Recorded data
════════════════════

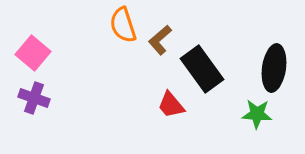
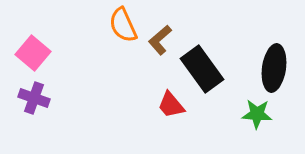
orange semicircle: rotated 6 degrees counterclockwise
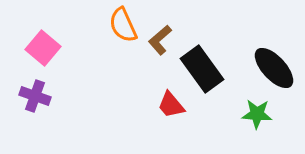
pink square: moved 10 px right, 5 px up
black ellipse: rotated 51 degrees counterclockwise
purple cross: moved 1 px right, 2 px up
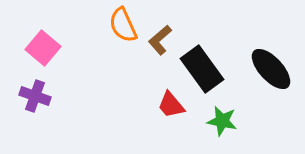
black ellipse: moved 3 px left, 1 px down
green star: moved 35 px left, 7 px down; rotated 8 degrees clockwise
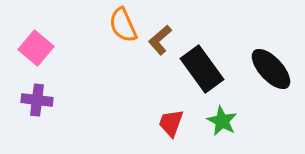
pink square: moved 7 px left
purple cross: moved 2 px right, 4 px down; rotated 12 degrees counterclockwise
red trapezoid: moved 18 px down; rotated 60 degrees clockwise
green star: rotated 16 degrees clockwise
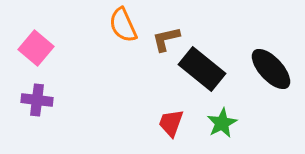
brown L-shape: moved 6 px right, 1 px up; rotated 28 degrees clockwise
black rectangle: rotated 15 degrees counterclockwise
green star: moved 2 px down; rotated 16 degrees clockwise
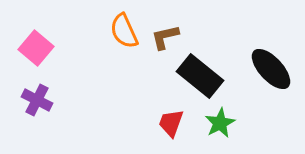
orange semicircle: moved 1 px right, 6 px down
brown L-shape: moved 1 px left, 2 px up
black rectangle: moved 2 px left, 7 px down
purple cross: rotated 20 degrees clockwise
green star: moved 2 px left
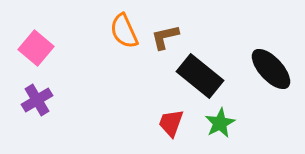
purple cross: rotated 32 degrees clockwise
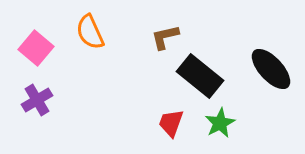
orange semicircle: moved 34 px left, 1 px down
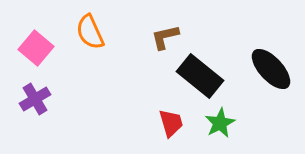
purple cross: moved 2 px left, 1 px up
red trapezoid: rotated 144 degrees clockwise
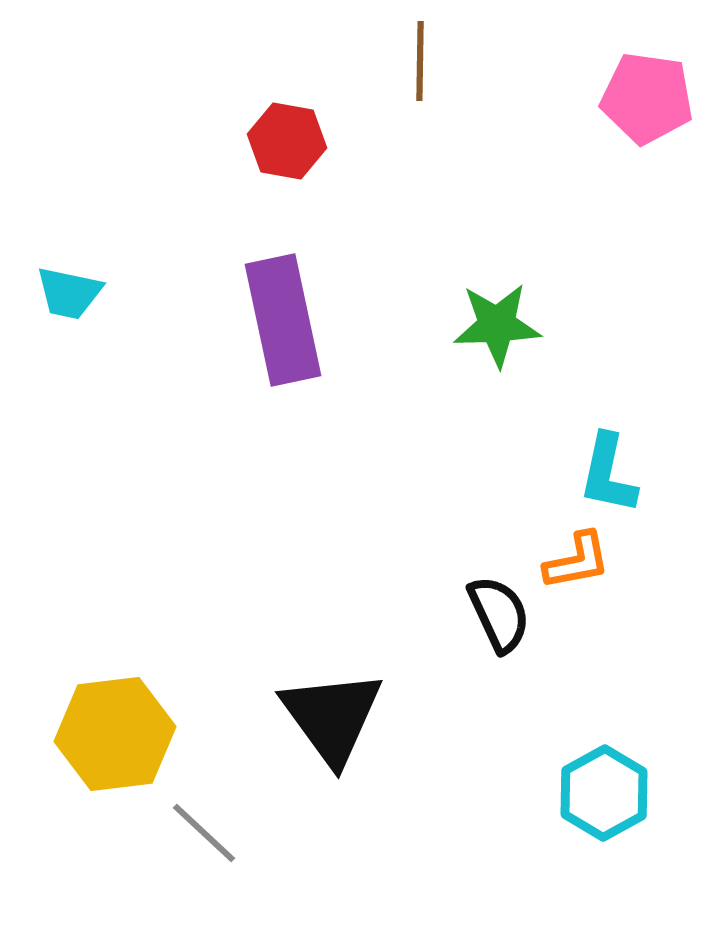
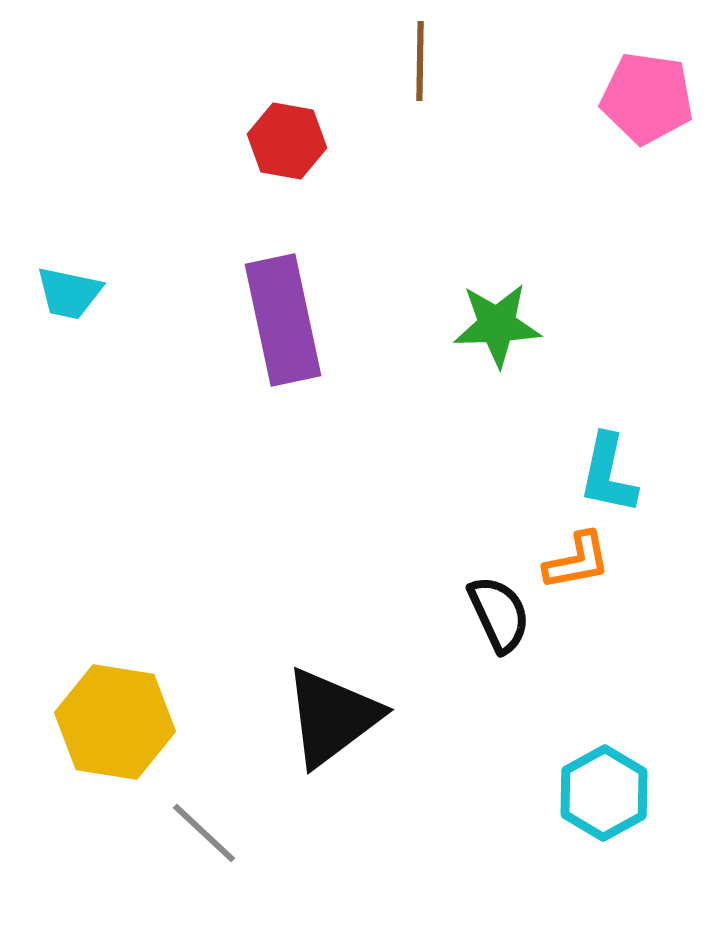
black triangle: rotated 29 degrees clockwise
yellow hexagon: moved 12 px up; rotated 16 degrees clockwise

════════════════════

YOUR INSTRUCTIONS — Rewrite the lines of data from the one with "purple cross: rotated 32 degrees clockwise" through the end of the data, putting "gray trapezoid" in place of "red trapezoid" and changing nothing else. Leave out the pictures.

WRITTEN ANSWER —
purple cross: rotated 32 degrees clockwise
orange semicircle: moved 34 px left, 1 px down
purple cross: moved 2 px left, 1 px up
gray trapezoid: rotated 144 degrees clockwise
black triangle: rotated 29 degrees clockwise
yellow hexagon: moved 12 px up; rotated 16 degrees clockwise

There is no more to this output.